### Instructions to follow
For each record below, output its text exactly and skip any picture.

### Supplied information
···

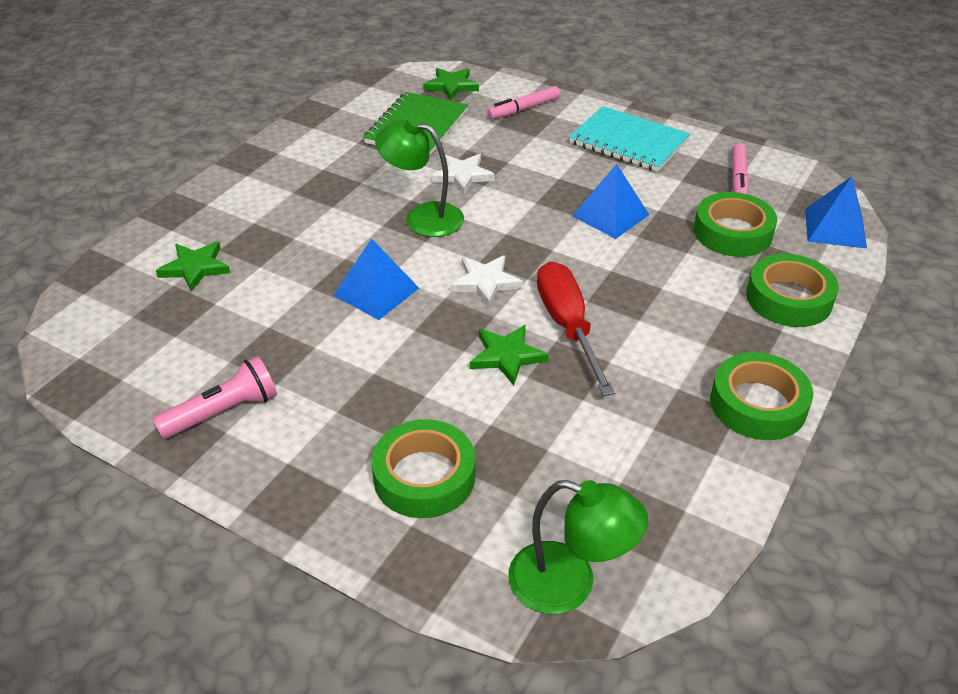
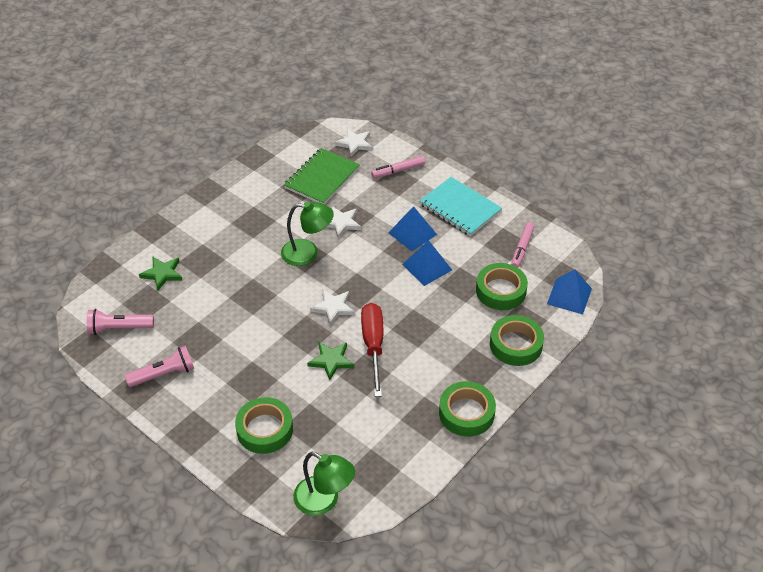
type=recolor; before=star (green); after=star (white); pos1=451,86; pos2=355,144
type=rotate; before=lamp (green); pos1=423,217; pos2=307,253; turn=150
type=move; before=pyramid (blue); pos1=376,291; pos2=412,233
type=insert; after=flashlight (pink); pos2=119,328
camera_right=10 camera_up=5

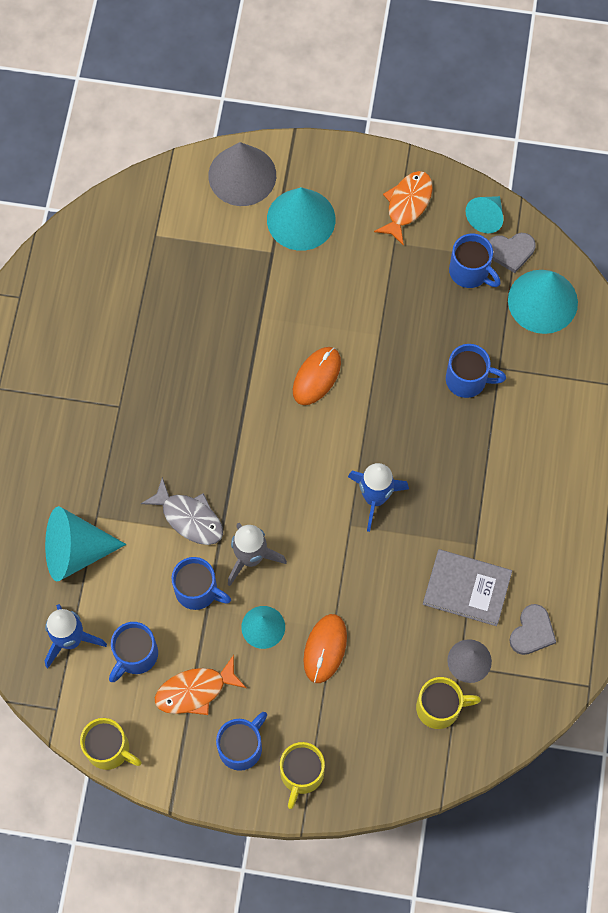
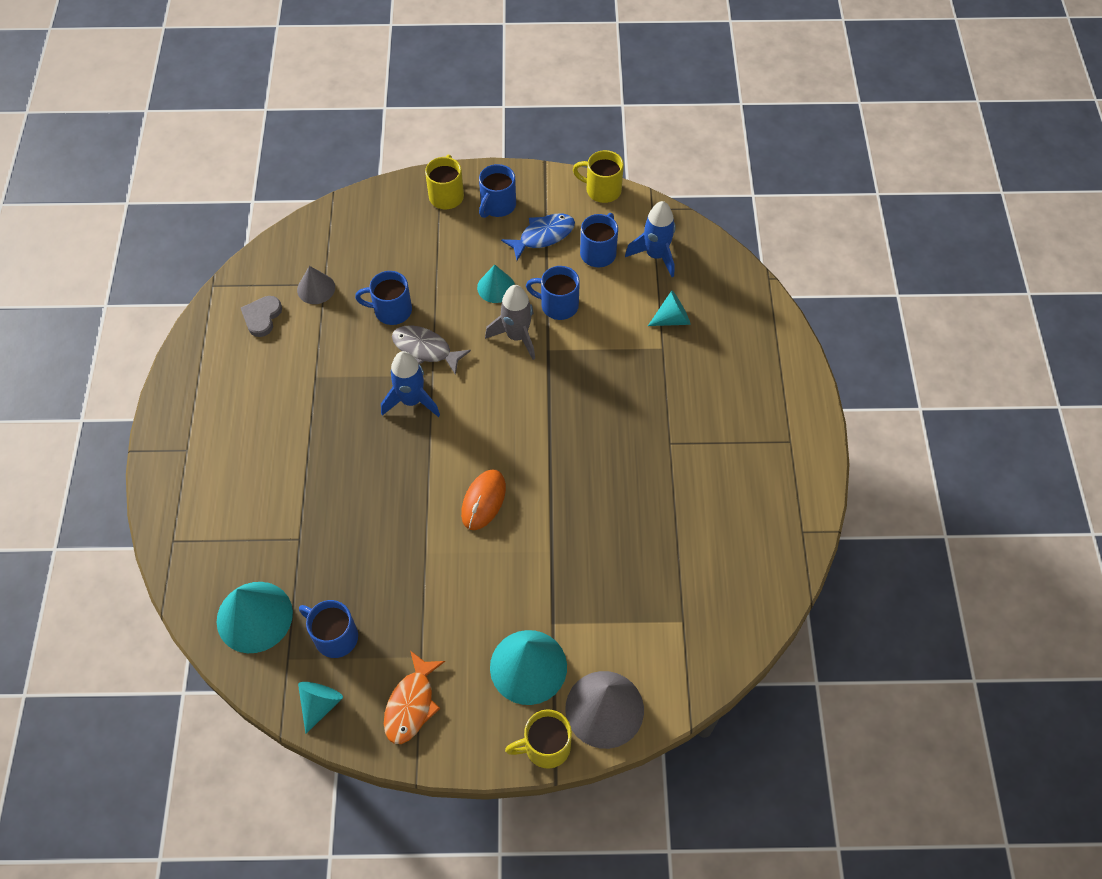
type=delete; before=heart (grey); pos1=511,252
type=move; before=mug (blue); pos1=467,380; pos2=391,310
type=move; before=fish (grey); pos1=189,517; pos2=425,350
type=resize; before=cone (turquoise); pos1=75,551; pos2=672,319; scale=0.59
type=delete; before=book (grey); pos1=467,588
type=delete; before=mouse (orange); pos1=325,649
type=recolor; before=fish (orange); after=fish (blue); pos1=195,691; pos2=543,236
type=move; before=mug (yellow); pos1=440,707; pos2=545,746
camera_right=170 camera_up=-10

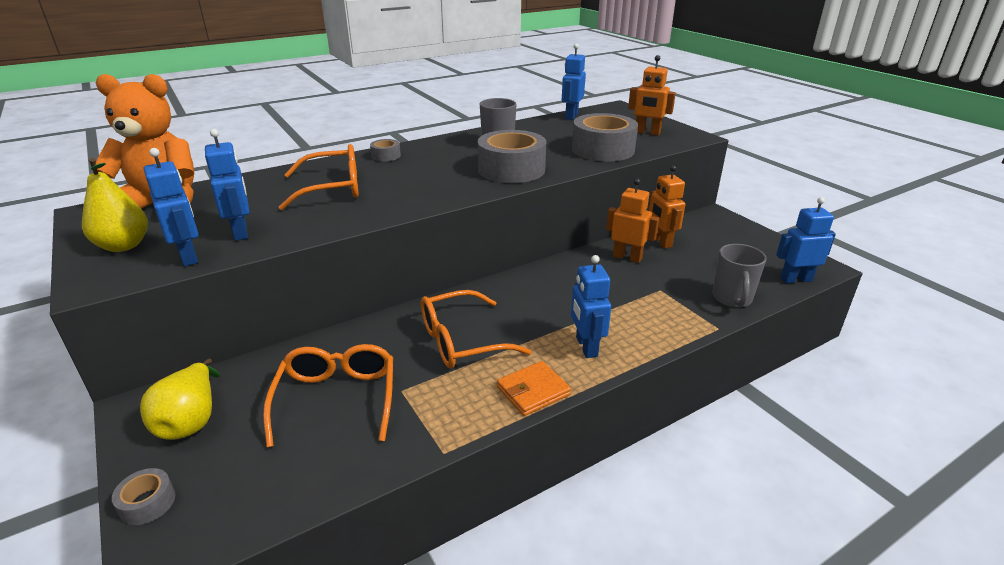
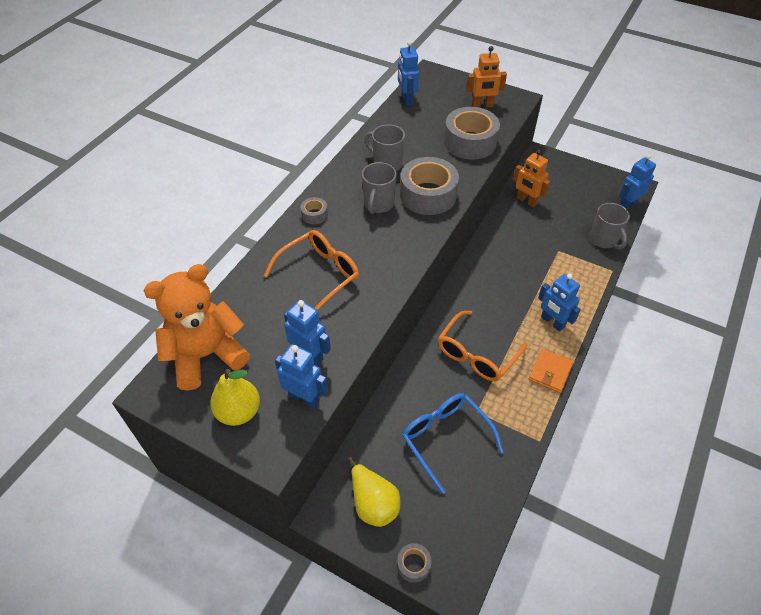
type=delete; before=robot (orange); pos1=627,257
type=recolor; before=glasses (orange); after=glasses (blue); pos1=337,399; pos2=445,438
type=insert; after=mug (grey); pos2=378,204
camera_right=-30 camera_up=20

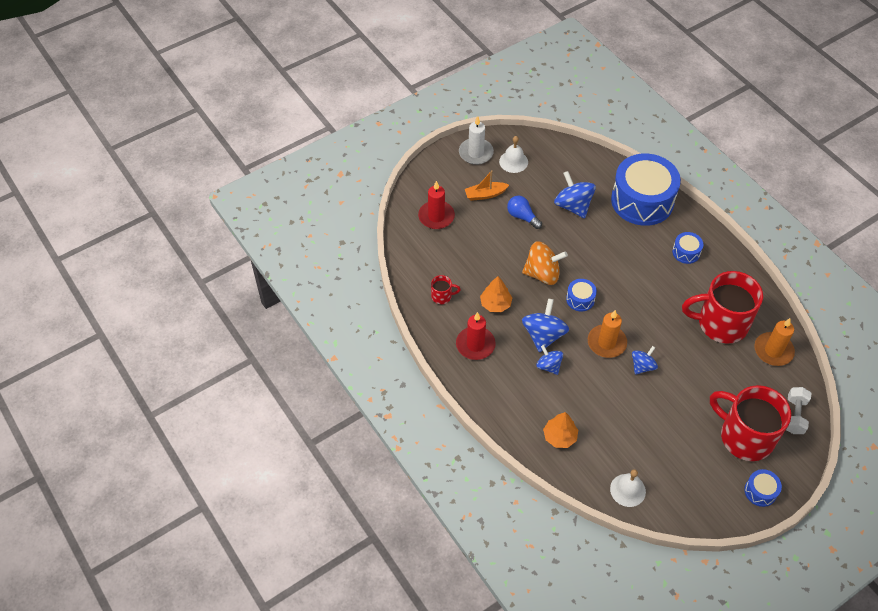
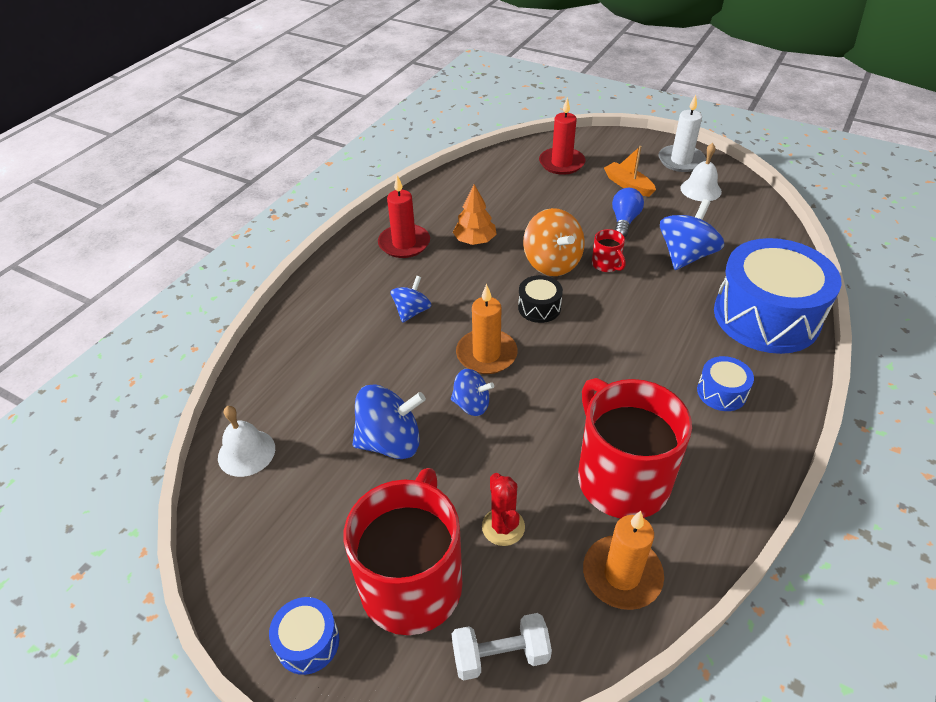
type=move; before=mug (red); pos1=442,296; pos2=606,264
type=recolor; before=drum (blue); after=drum (black); pos1=580,299; pos2=539,307
type=move; before=spinning top (blue); pos1=543,335; pos2=390,442
type=delete; before=tree (orange); pos1=560,437
type=insert; after=cactus (red); pos2=503,527
camera_right=65 camera_up=-10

···

### Completed task
type=recolor; before=star (green); after=star (white); pos1=451,86; pos2=355,144
type=rotate; before=lamp (green); pos1=423,217; pos2=307,253; turn=150
type=move; before=pyramid (blue); pos1=376,291; pos2=412,233
type=insert; after=flashlight (pink); pos2=119,328
camera_right=10 camera_up=5

type=delete; before=heart (grey); pos1=511,252
type=move; before=mug (blue); pos1=467,380; pos2=391,310
type=move; before=fish (grey); pos1=189,517; pos2=425,350
type=resize; before=cone (turquoise); pos1=75,551; pos2=672,319; scale=0.59
type=delete; before=book (grey); pos1=467,588
type=delete; before=mouse (orange); pos1=325,649
type=recolor; before=fish (orange); after=fish (blue); pos1=195,691; pos2=543,236
type=move; before=mug (yellow); pos1=440,707; pos2=545,746
camera_right=170 camera_up=-10

type=delete; before=robot (orange); pos1=627,257
type=recolor; before=glasses (orange); after=glasses (blue); pos1=337,399; pos2=445,438
type=insert; after=mug (grey); pos2=378,204
camera_right=-30 camera_up=20

type=move; before=mug (red); pos1=442,296; pos2=606,264
type=recolor; before=drum (blue); after=drum (black); pos1=580,299; pos2=539,307
type=move; before=spinning top (blue); pos1=543,335; pos2=390,442
type=delete; before=tree (orange); pos1=560,437
type=insert; after=cactus (red); pos2=503,527
camera_right=65 camera_up=-10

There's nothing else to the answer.